▸ DATASET RECORDS:
.....

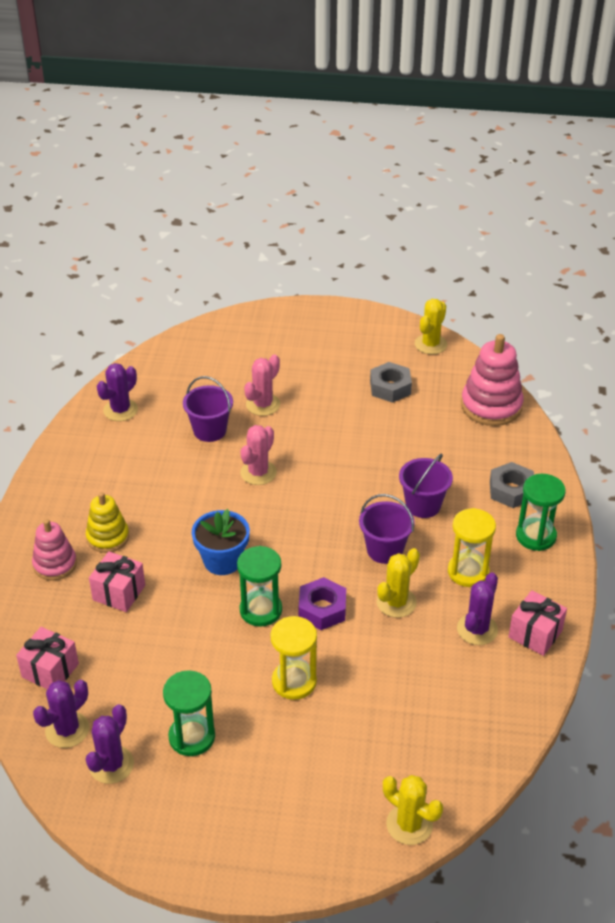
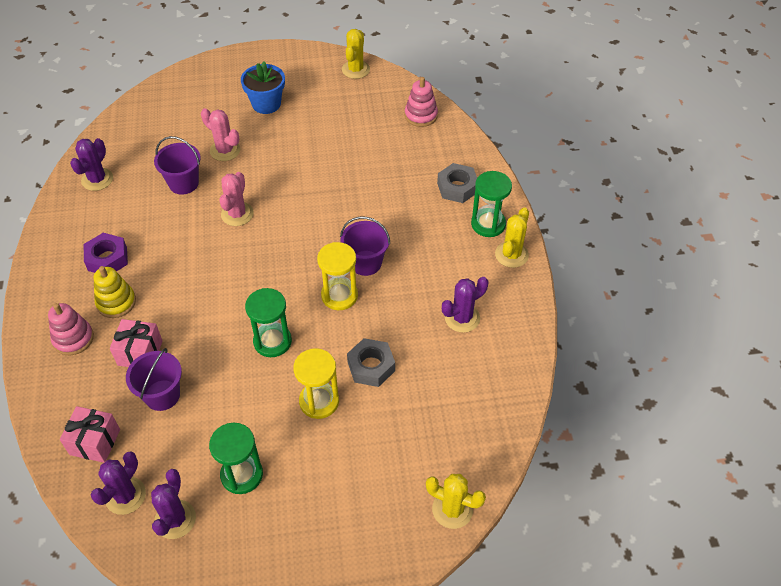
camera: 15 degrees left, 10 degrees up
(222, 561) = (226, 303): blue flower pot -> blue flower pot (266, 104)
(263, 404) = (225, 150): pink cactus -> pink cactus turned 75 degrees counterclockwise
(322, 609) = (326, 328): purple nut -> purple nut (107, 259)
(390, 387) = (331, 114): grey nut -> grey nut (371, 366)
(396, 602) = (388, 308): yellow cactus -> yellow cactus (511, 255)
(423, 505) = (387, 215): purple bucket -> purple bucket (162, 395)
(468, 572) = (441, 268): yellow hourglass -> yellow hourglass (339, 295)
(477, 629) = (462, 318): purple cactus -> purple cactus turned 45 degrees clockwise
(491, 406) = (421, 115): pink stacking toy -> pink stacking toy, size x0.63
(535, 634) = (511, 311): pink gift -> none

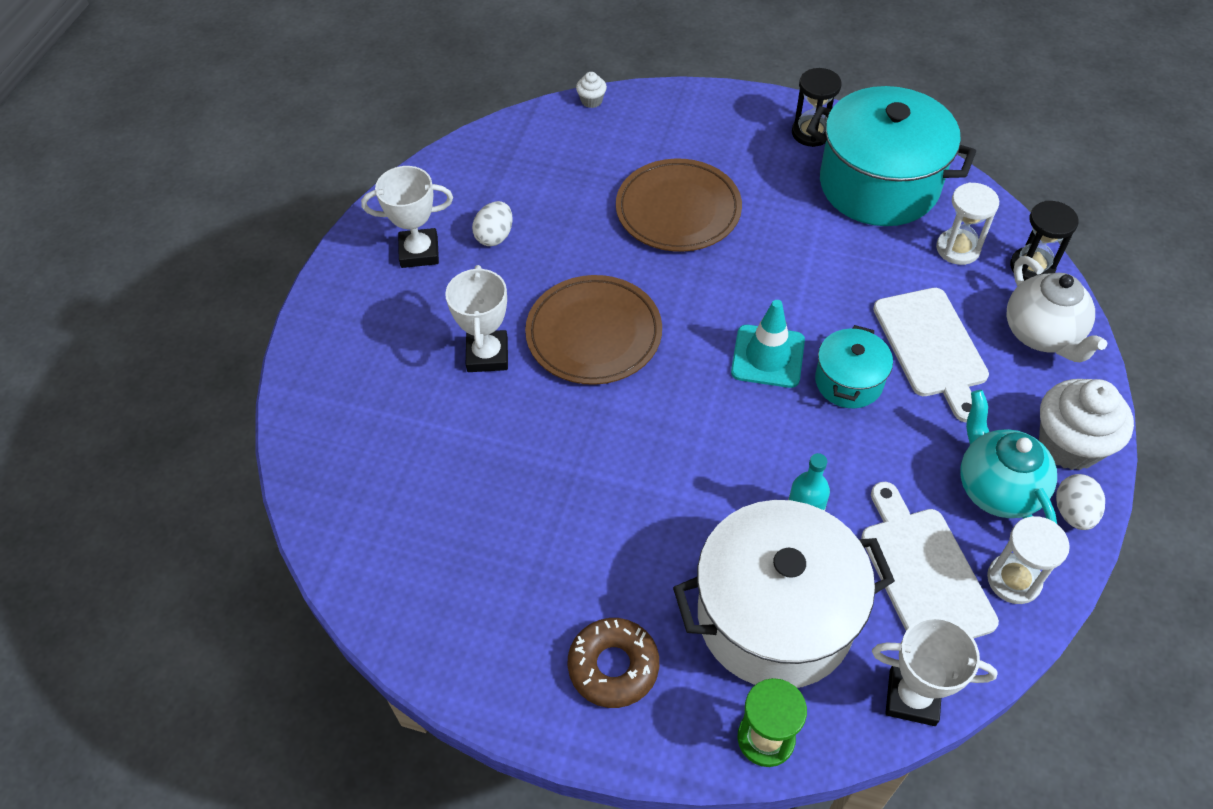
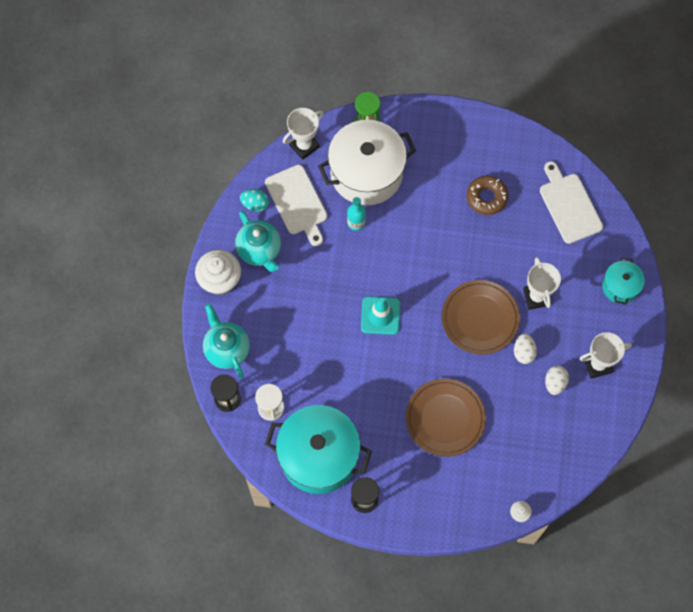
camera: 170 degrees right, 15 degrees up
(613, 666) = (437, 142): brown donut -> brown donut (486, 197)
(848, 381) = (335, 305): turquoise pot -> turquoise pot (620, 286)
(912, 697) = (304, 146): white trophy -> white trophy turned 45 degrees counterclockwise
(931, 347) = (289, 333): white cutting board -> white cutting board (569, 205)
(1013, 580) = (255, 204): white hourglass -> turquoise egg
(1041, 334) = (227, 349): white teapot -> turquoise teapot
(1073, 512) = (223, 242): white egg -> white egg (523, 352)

.....

▸ WHAT YOU SHOULD DO: The data shown above must be printed again exactly, with no images included.

▸ YOUR RESPONSE:
camera: 15 degrees left, 10 degrees up
(222, 561) = (226, 303): blue flower pot -> blue flower pot (266, 104)
(263, 404) = (225, 150): pink cactus -> pink cactus turned 75 degrees counterclockwise
(322, 609) = (326, 328): purple nut -> purple nut (107, 259)
(390, 387) = (331, 114): grey nut -> grey nut (371, 366)
(396, 602) = (388, 308): yellow cactus -> yellow cactus (511, 255)
(423, 505) = (387, 215): purple bucket -> purple bucket (162, 395)
(468, 572) = (441, 268): yellow hourglass -> yellow hourglass (339, 295)
(477, 629) = (462, 318): purple cactus -> purple cactus turned 45 degrees clockwise
(491, 406) = (421, 115): pink stacking toy -> pink stacking toy, size x0.63
(535, 634) = (511, 311): pink gift -> none

camera: 170 degrees right, 15 degrees up
(613, 666) = (437, 142): brown donut -> brown donut (486, 197)
(848, 381) = (335, 305): turquoise pot -> turquoise pot (620, 286)
(912, 697) = (304, 146): white trophy -> white trophy turned 45 degrees counterclockwise
(931, 347) = (289, 333): white cutting board -> white cutting board (569, 205)
(1013, 580) = (255, 204): white hourglass -> turquoise egg
(1041, 334) = (227, 349): white teapot -> turquoise teapot
(1073, 512) = (223, 242): white egg -> white egg (523, 352)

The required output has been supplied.